ACTION ITEM -> Nothing but the lines from the one containing "none -> white plate J2:K2 level 2" through the last line of the data below should be returned, each copied exactly.

Saved entries ->

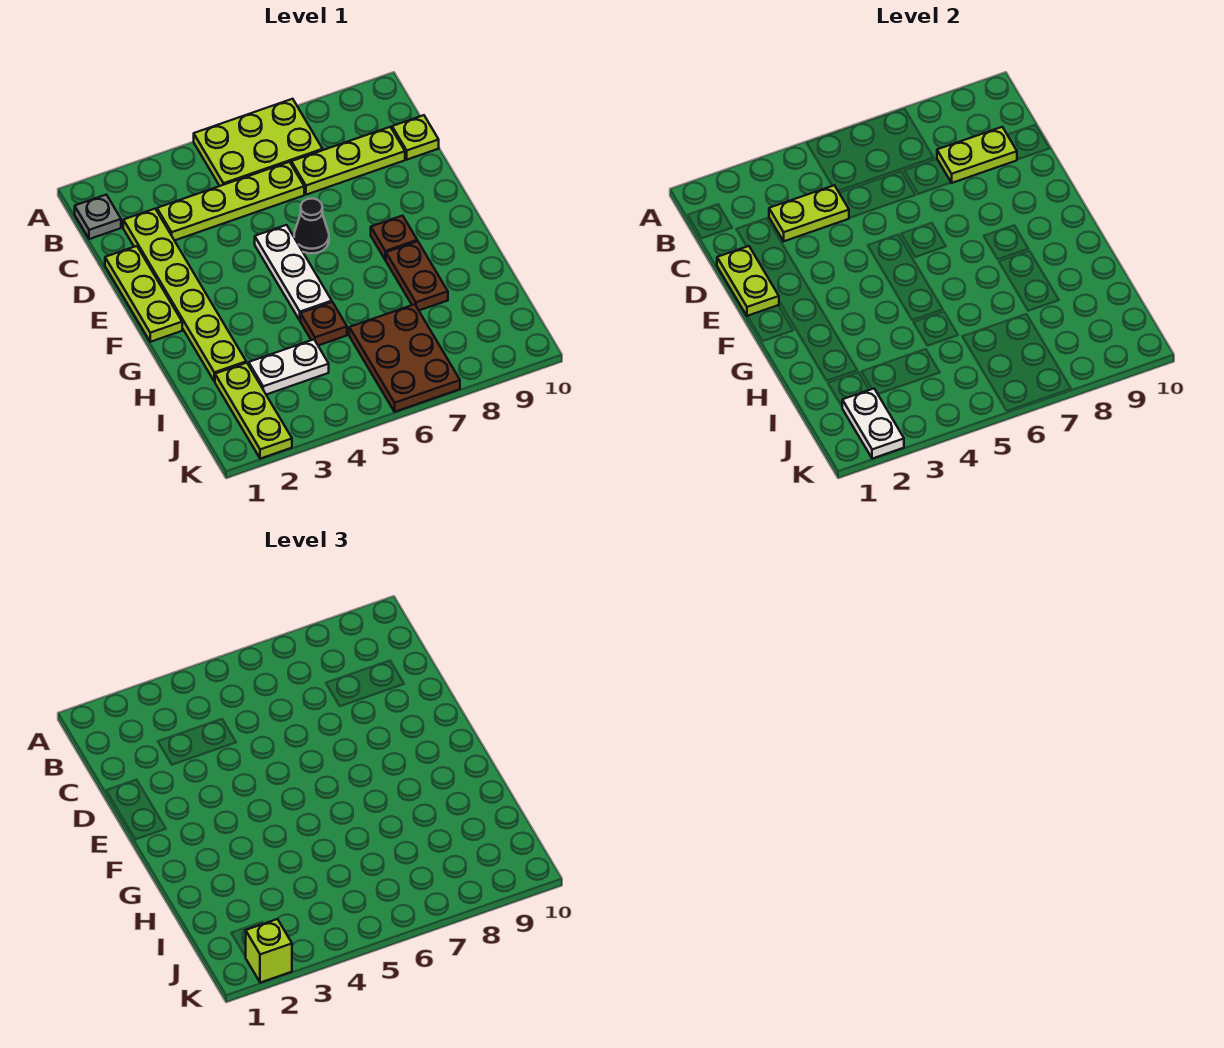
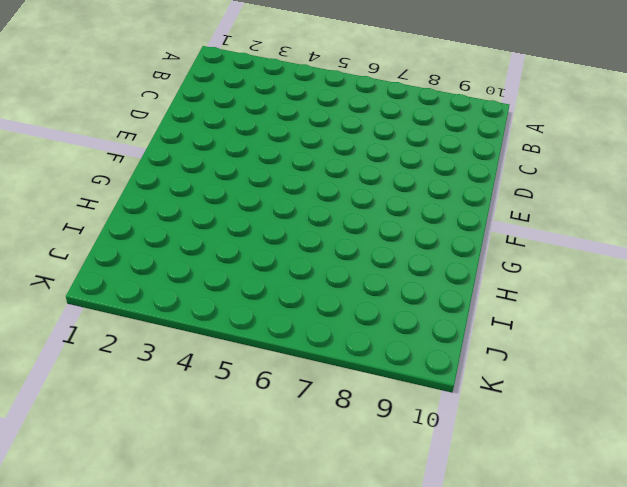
none -> lime plate A5:B7 level 1
none -> grey plate B1 level 1
none -> lime plate C2:H2 level 1

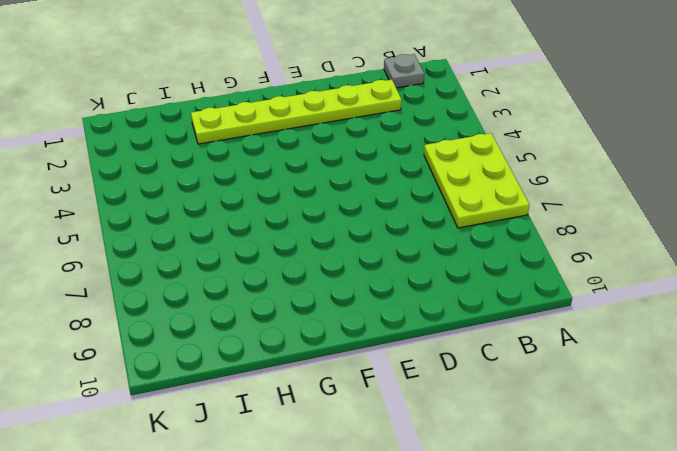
none -> lime plate C3:C6 level 1
none -> lime plate C7:C9 level 1
none -> lime plate C10 level 1

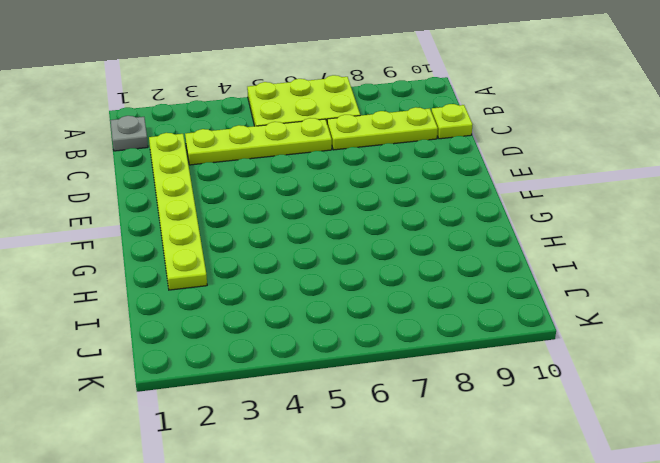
none -> lime plate D1:F1 level 1
none -> white plate E5:G5 level 1
none -> black cone E6 level 1

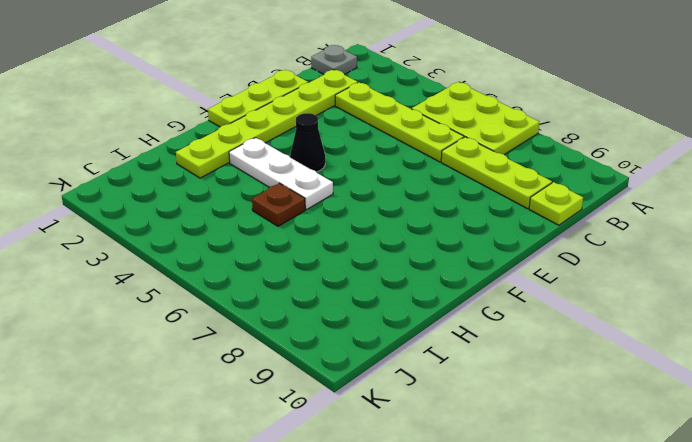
black cone F4 level 1 -> black cone E6 level 1
white plate G3:G5 level 1 -> white plate E5:G5 level 1
none -> brown plate F8 level 1
none -> brown plate G8:H8 level 1
none -> lime plate I2:K2 level 1

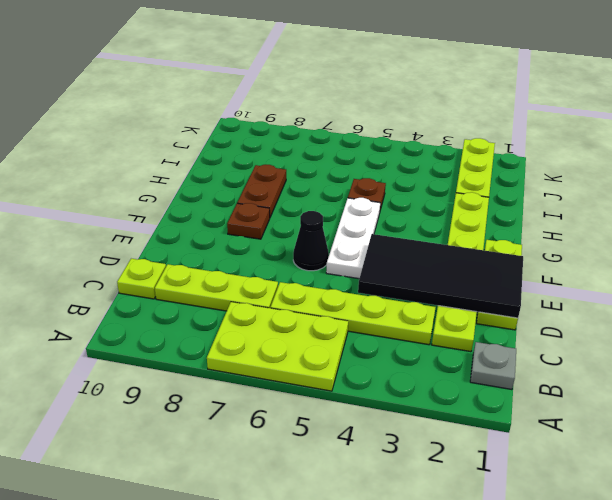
black tile D1:E4 level 2 -> lime plate D1:E1 level 2
none -> white plate I3:I4 level 1
none -> brown plate I6:K7 level 1
none -> lime plate C3:C4 level 2

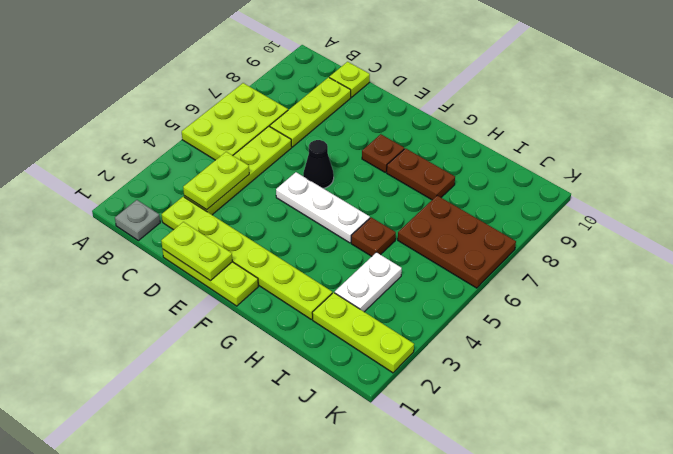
none -> lime plate C8:C9 level 2
none -> white plate J2:K2 level 2
none -> lime brick K2 level 3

OUTPUT BELOW ->
none -> white plate J2:K2 level 2
none -> lime brick K2 level 3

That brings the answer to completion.